Top of RECORDED INFORMATION

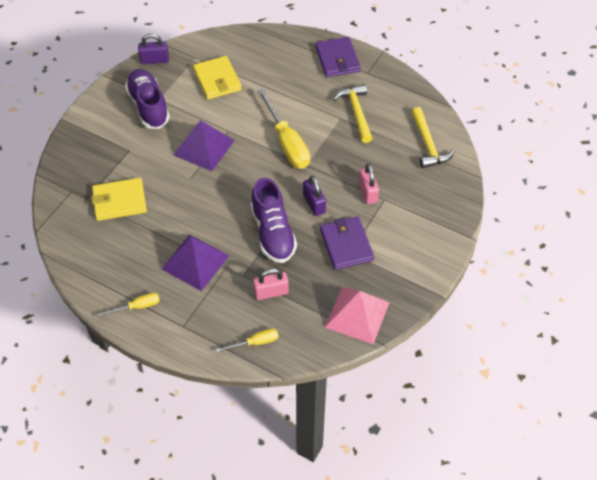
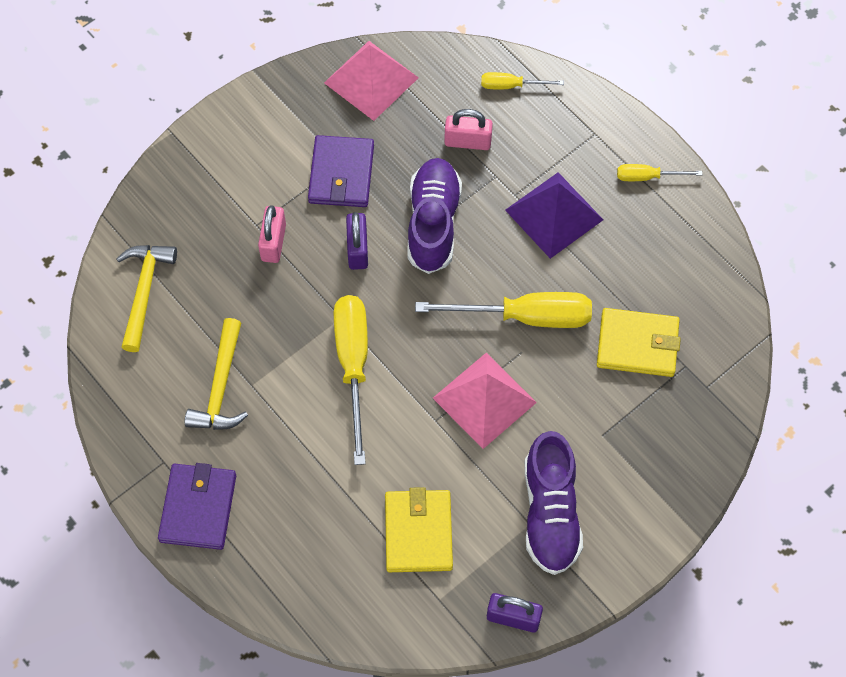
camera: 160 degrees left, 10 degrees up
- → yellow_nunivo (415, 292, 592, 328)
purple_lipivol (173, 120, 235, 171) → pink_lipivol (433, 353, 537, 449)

Bottom of RECORDED INFORMATION

The reply should consist of the listing restated word for word, with its pictures removed.

PROBLEM SOLUTION:
camera: 160 degrees left, 10 degrees up
- → yellow_nunivo (415, 292, 592, 328)
purple_lipivol (173, 120, 235, 171) → pink_lipivol (433, 353, 537, 449)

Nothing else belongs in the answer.